Data excerpts:
--

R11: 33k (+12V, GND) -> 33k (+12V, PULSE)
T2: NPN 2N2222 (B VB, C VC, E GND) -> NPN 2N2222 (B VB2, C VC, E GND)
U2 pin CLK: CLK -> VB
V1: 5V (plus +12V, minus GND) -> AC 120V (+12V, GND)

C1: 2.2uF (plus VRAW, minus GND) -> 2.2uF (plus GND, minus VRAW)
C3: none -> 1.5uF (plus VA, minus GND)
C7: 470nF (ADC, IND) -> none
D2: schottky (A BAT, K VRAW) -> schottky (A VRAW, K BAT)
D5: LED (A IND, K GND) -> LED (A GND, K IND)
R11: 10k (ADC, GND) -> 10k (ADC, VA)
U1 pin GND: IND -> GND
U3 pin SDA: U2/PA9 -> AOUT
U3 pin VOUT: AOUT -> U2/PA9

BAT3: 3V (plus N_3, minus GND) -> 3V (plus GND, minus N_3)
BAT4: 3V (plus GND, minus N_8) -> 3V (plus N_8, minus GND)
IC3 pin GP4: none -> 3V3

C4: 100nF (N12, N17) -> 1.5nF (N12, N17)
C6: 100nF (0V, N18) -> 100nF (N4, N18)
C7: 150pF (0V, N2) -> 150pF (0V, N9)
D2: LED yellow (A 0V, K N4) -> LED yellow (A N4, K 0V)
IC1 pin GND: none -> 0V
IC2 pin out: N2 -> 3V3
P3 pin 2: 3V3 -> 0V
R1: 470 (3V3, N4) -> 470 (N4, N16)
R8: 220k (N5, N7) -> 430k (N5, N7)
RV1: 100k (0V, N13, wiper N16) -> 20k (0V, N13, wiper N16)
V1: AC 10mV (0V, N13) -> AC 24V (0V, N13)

--

PROBLEM DESCRIPTION
If a line in the records above holds the string "minus", copy it out.

EXERCISE OUTPUT
V1: 5V (plus +12V, minus GND) -> AC 120V (+12V, GND)
C1: 2.2uF (plus VRAW, minus GND) -> 2.2uF (plus GND, minus VRAW)
C3: none -> 1.5uF (plus VA, minus GND)
BAT3: 3V (plus N_3, minus GND) -> 3V (plus GND, minus N_3)
BAT4: 3V (plus GND, minus N_8) -> 3V (plus N_8, minus GND)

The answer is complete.